● PROBLEM REQUIREMENTS
Check every line below for the word "minus" and show those that hold it.

● Before-and-after change data
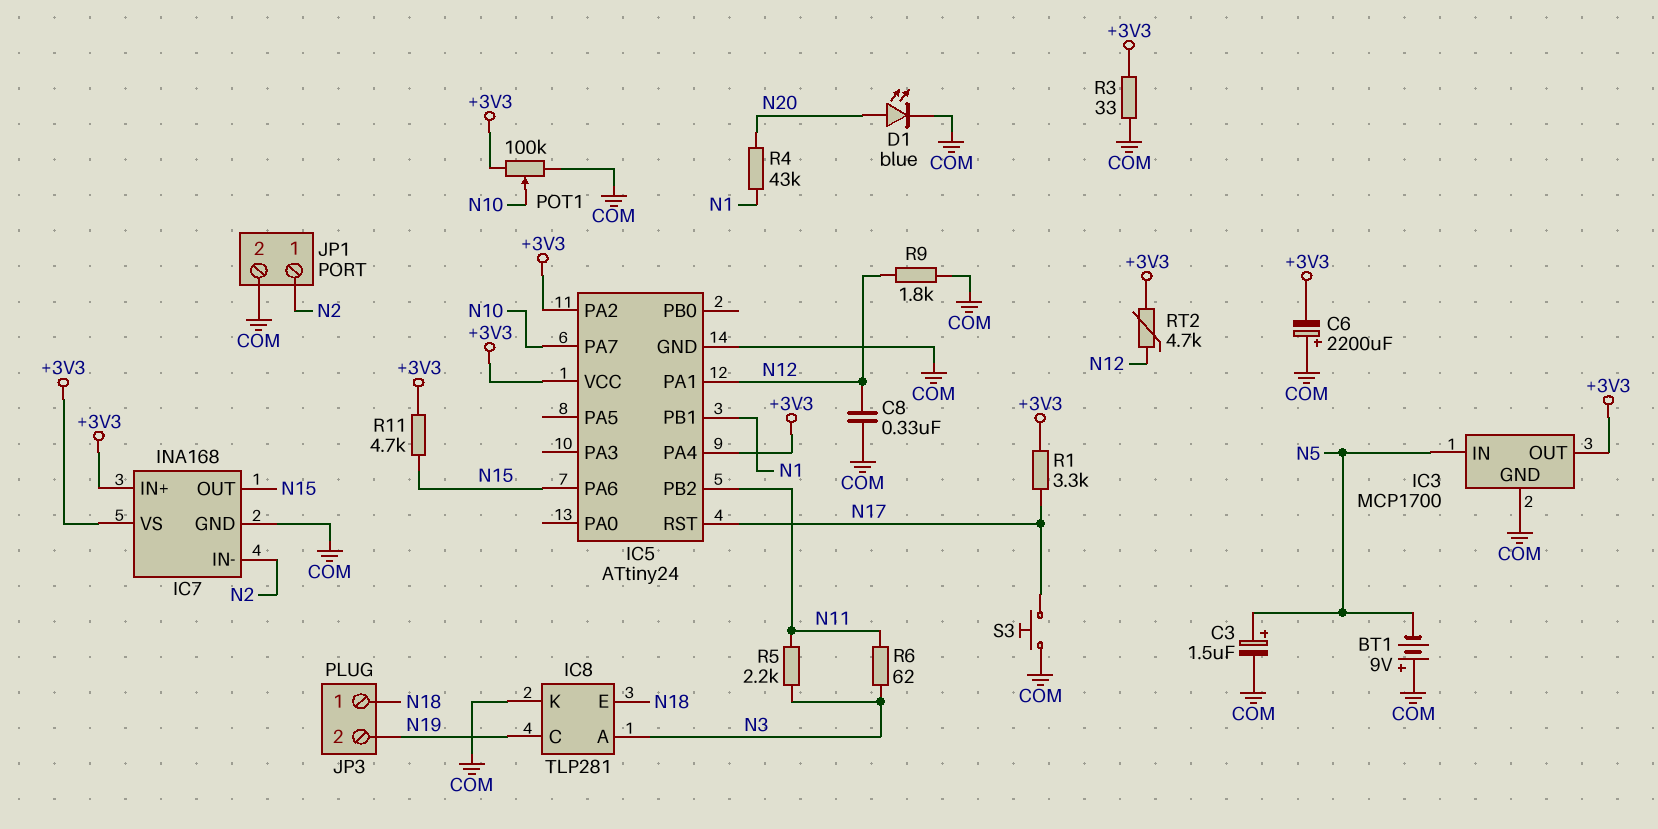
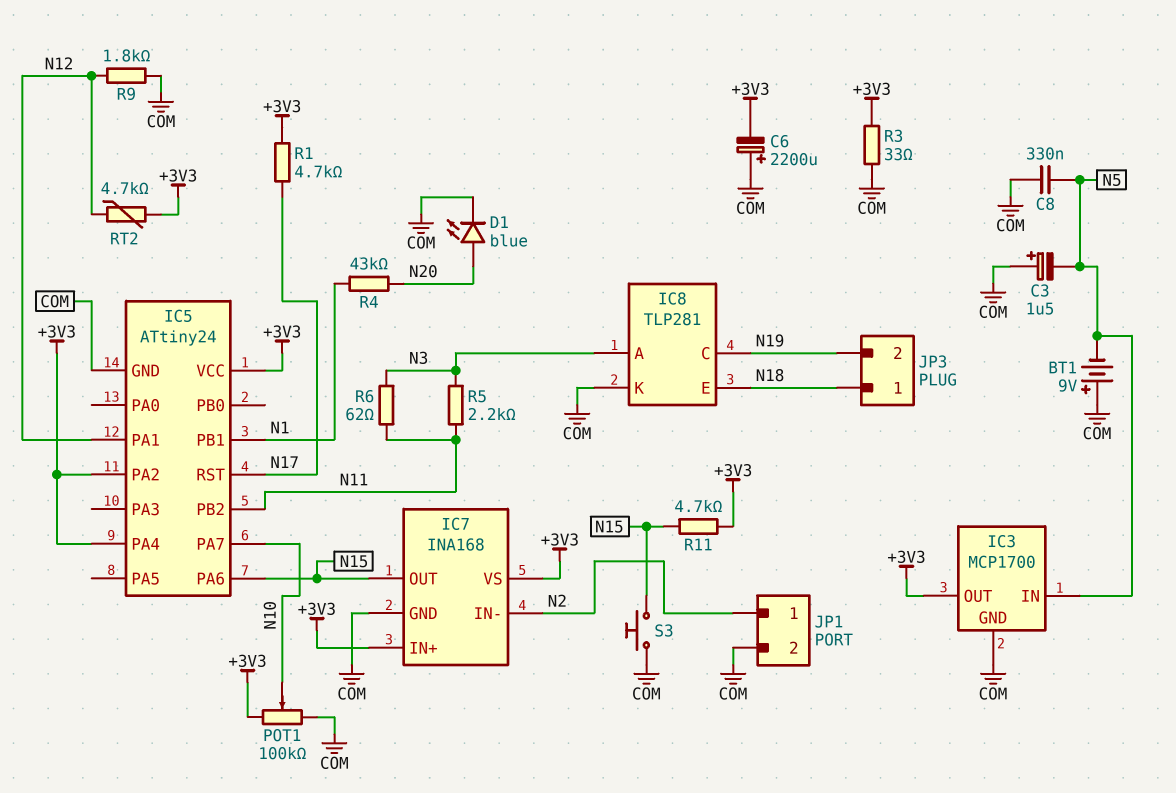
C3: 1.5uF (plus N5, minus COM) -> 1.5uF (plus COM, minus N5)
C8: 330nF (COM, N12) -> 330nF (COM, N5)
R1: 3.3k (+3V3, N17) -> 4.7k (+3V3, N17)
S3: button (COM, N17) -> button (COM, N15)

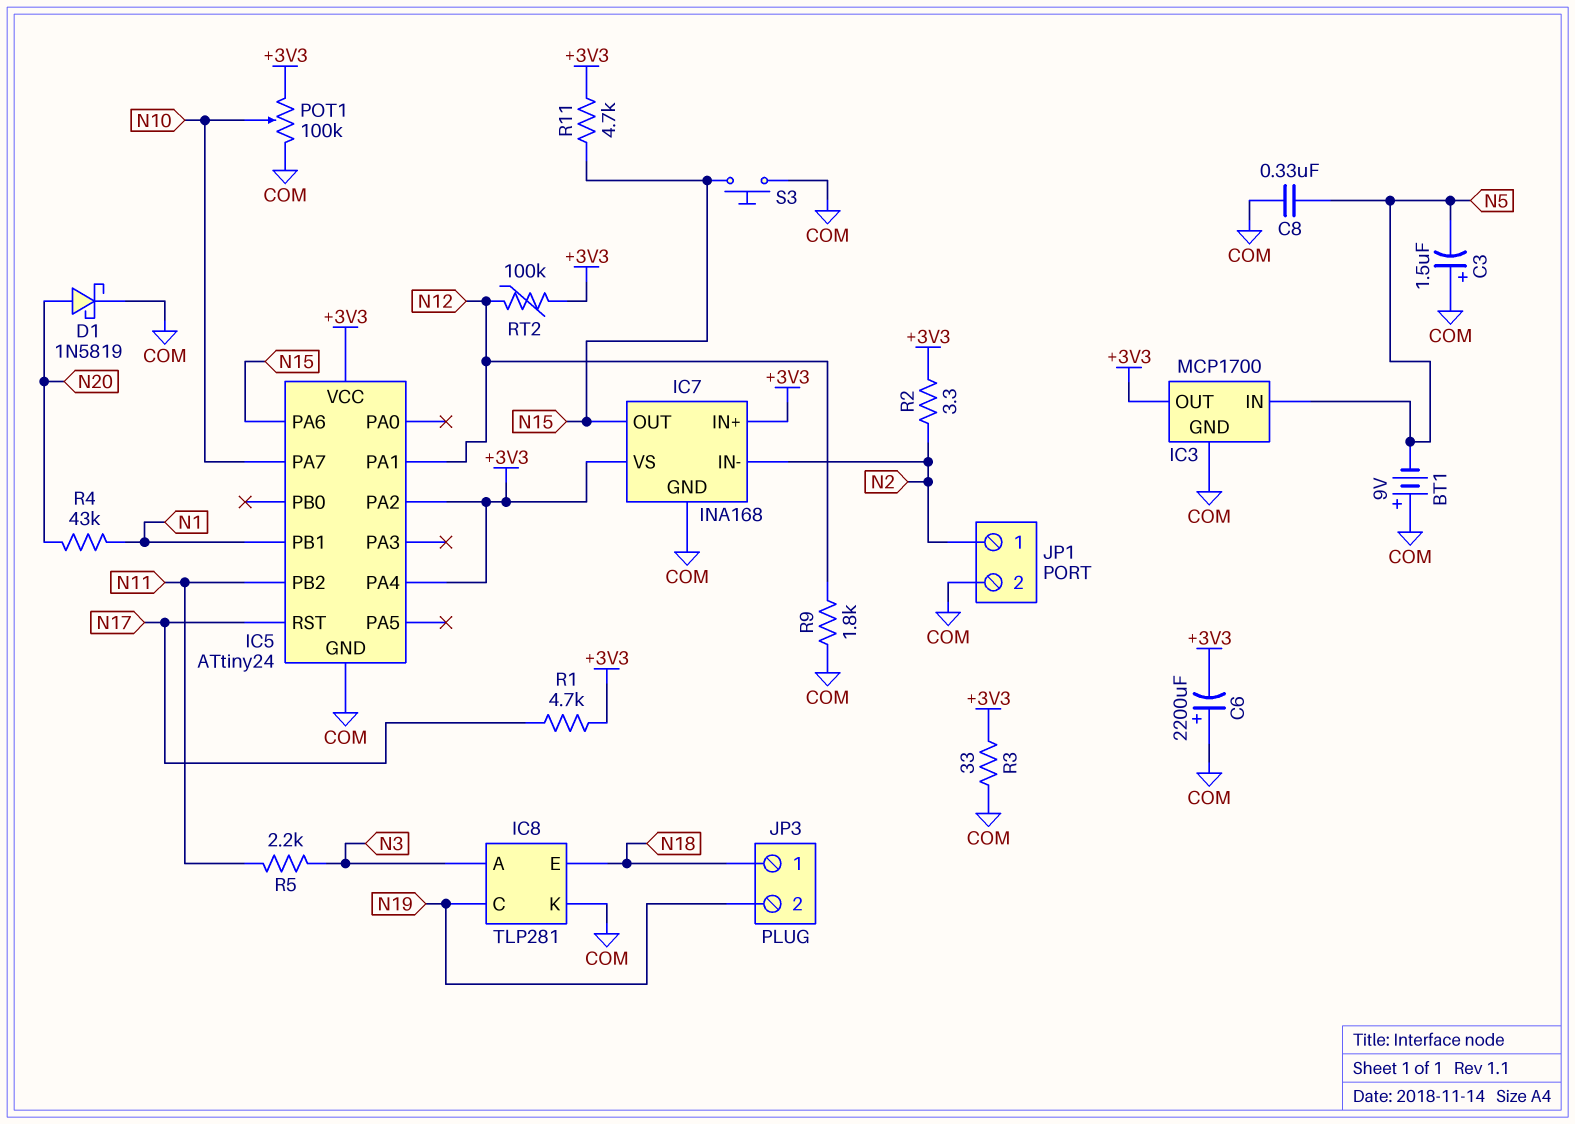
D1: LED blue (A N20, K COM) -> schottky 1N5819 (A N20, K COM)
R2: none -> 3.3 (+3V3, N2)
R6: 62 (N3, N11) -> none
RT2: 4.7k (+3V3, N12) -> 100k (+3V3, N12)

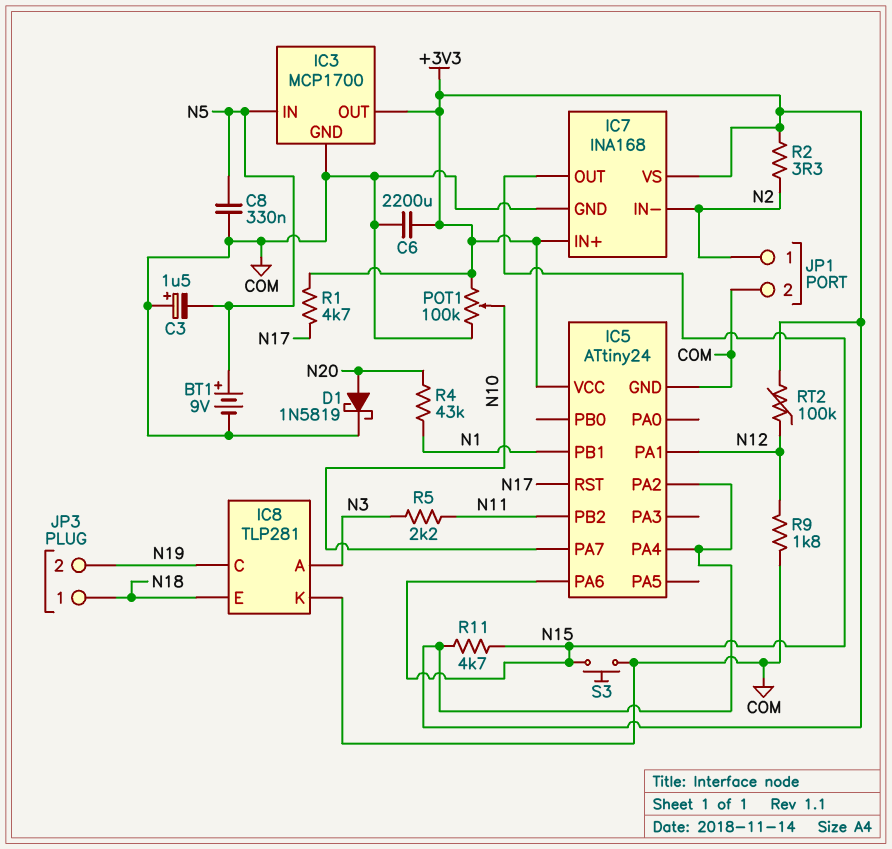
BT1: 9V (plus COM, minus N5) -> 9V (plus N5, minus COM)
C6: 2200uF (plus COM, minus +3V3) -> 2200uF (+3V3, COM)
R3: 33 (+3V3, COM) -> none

---

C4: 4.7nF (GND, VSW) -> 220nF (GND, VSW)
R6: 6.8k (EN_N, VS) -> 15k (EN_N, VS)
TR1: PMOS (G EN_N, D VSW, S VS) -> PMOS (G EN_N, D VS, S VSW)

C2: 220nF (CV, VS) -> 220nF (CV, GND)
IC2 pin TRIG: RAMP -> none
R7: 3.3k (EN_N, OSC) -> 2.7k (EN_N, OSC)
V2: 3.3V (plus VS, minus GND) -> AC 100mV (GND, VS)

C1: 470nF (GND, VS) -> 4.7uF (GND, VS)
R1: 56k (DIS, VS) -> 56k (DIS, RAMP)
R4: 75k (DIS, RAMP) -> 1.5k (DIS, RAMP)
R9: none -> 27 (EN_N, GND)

● ANSWER BOX
C3: 1.5uF (plus N5, minus COM) -> 1.5uF (plus COM, minus N5)
BT1: 9V (plus COM, minus N5) -> 9V (plus N5, minus COM)
C6: 2200uF (plus COM, minus +3V3) -> 2200uF (+3V3, COM)
V2: 3.3V (plus VS, minus GND) -> AC 100mV (GND, VS)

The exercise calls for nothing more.